> _Exercise directions_:
Transcribe the records below line by line, exactly as they read.
§
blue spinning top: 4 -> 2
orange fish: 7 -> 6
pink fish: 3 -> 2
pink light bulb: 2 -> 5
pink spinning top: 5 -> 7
§
> _Response box_:
blue spinning top: 4 -> 2
orange fish: 7 -> 6
pink fish: 3 -> 2
pink light bulb: 2 -> 5
pink spinning top: 5 -> 7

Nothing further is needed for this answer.